• **DATA EXCERPTS**
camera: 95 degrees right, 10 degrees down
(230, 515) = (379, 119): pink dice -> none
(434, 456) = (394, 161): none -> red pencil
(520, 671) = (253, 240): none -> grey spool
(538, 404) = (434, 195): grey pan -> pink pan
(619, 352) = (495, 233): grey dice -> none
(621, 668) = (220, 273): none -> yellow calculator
--
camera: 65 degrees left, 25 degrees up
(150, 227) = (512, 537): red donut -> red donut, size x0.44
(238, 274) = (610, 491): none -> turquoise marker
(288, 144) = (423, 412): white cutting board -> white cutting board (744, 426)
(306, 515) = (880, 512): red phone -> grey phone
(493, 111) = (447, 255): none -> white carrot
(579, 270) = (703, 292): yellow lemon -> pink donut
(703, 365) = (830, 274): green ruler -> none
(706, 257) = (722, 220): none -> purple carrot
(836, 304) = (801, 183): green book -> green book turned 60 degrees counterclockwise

• **AIM OF THE EXERCISE**
Retype, in the same exact form, the lines of the material above from the line holding "camera: 95 degrees right, 10 degrees down" through the line holding "(621, 668) = (220, 273): none".

• **ANSWER FOR THE TASK**
camera: 95 degrees right, 10 degrees down
(230, 515) = (379, 119): pink dice -> none
(434, 456) = (394, 161): none -> red pencil
(520, 671) = (253, 240): none -> grey spool
(538, 404) = (434, 195): grey pan -> pink pan
(619, 352) = (495, 233): grey dice -> none
(621, 668) = (220, 273): none -> yellow calculator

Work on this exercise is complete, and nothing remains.